# TASK INSTRUCTIONS
Only the lines of the data below from the one with "(202, 183) = (385, 316): pink" through the one with "(678, 287) = (531, 77): blue" are wanted. Repeat them exactly.

# AVAILABLE DATA
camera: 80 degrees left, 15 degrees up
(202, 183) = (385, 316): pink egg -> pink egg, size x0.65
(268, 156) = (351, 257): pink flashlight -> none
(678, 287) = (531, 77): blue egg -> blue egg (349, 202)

...

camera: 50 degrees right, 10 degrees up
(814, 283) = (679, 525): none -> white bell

==

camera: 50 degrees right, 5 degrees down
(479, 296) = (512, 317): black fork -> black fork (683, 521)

# RESPONSE TO THE EXERCISE
(202, 183) = (385, 316): pink egg -> pink egg, size x0.65
(268, 156) = (351, 257): pink flashlight -> none
(678, 287) = (531, 77): blue egg -> blue egg (349, 202)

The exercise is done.